Exercise goal ▸ Establish how many lines in the records below include the word "pink"; respond with that number only.

Before-and-after object lists ▸

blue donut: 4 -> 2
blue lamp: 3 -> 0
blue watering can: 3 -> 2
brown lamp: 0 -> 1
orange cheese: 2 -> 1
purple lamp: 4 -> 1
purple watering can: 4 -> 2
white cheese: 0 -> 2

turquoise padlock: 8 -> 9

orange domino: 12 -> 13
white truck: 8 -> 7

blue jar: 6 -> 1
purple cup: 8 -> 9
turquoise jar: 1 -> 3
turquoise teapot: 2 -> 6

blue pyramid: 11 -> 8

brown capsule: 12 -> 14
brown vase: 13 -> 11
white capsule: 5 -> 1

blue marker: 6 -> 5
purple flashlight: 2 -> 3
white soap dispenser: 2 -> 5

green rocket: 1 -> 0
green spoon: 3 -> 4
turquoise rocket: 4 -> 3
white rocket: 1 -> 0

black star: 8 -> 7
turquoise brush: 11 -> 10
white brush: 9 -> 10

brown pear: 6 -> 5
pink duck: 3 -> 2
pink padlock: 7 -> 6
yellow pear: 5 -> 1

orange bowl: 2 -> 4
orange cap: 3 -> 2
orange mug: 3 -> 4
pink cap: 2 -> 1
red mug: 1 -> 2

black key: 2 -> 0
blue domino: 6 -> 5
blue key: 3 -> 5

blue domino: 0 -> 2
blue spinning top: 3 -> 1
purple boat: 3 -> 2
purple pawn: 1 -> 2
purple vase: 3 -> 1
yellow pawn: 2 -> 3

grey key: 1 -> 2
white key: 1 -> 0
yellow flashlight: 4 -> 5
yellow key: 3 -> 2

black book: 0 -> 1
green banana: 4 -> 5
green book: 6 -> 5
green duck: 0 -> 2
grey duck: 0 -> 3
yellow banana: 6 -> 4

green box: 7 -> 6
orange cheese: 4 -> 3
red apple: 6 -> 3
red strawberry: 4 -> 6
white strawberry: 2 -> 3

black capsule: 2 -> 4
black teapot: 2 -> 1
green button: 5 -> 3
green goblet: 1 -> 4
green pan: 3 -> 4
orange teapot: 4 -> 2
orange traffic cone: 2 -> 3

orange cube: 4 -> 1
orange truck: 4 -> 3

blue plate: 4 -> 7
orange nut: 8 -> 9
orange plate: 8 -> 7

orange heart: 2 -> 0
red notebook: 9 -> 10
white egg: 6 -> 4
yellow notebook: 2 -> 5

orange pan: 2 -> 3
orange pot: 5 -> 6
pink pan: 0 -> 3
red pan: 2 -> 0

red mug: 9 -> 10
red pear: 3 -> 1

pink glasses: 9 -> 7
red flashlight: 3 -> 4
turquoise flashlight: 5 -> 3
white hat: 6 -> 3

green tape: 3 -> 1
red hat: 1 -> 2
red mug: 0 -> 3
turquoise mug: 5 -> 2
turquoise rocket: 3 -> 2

Solution to this problem ▸ 5